EXERCISE:
Take the line with "yellow rocket [348,151,472,379]" as the first line and the last line of the data as the final one. Write out those lines exactly, and no others.

SUPPLIED DATA:
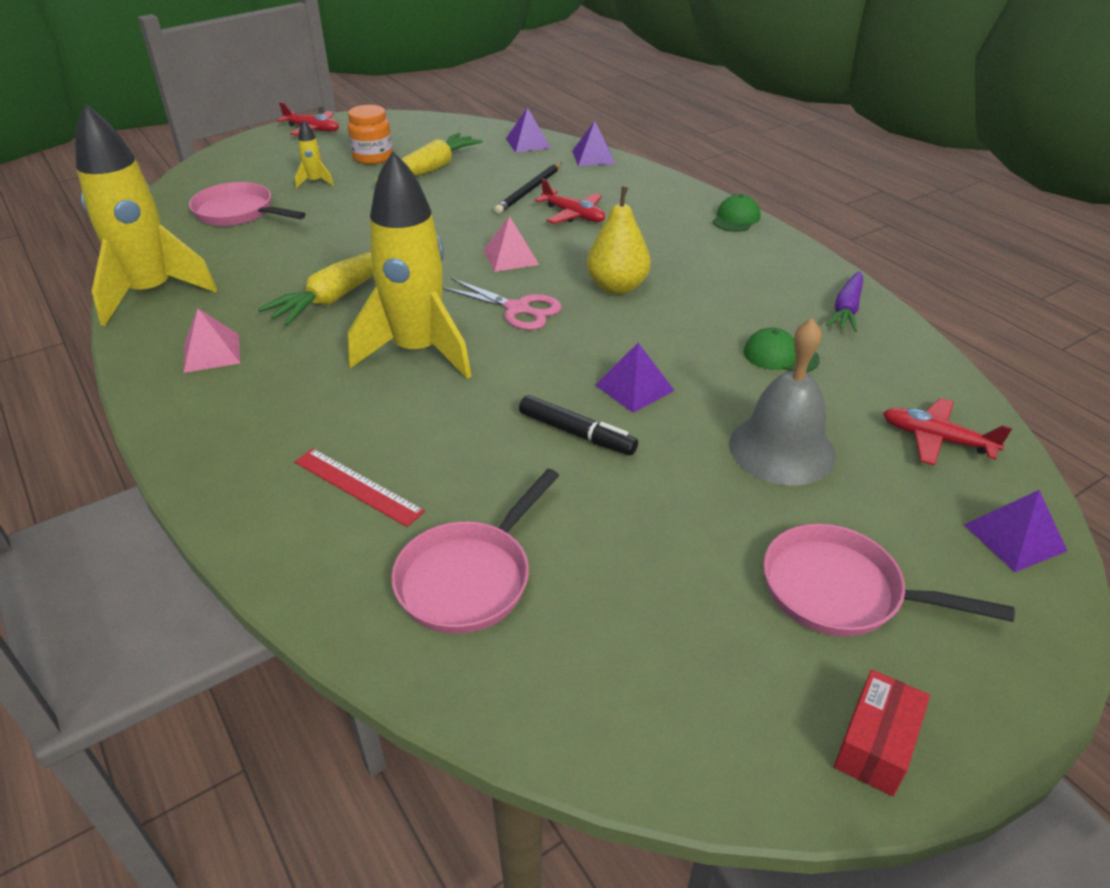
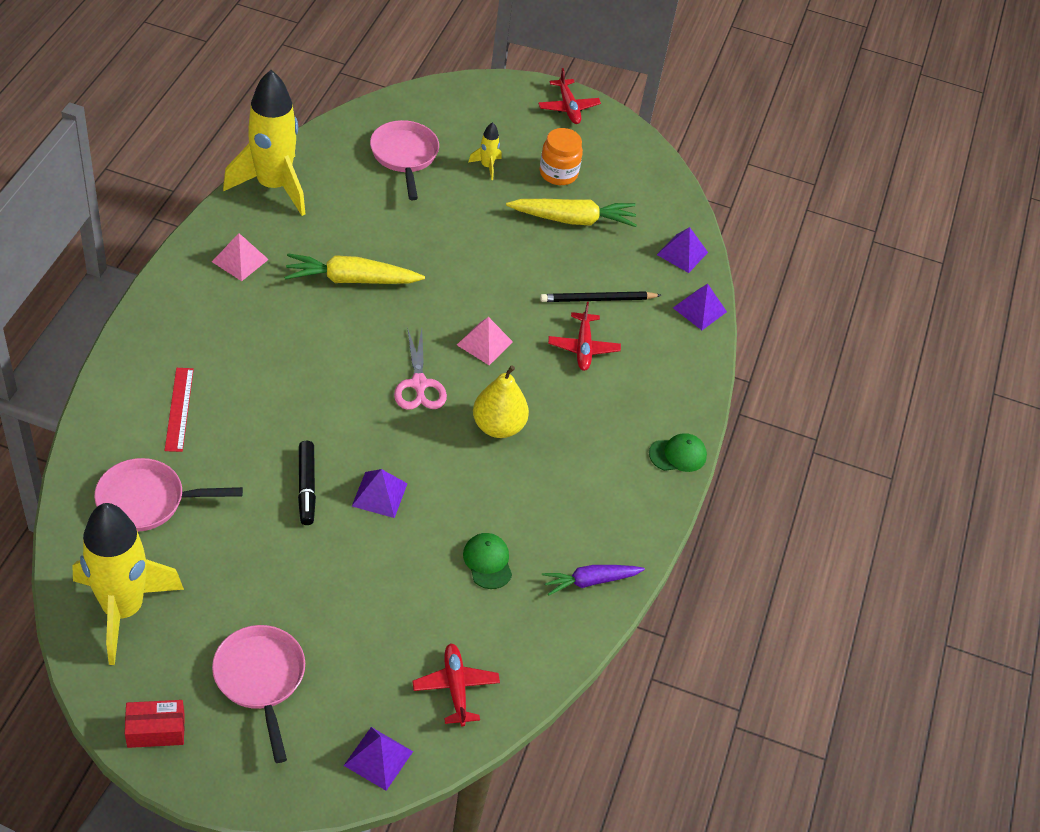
camera: 45 degrees right, 10 degrees up
yellow rocket [348,151,472,379] -> yellow rocket moved to [72,503,184,665]
grey bell [729,318,836,486] -> none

COMPLETED TASK:
yellow rocket [348,151,472,379] -> yellow rocket moved to [72,503,184,665]
grey bell [729,318,836,486] -> none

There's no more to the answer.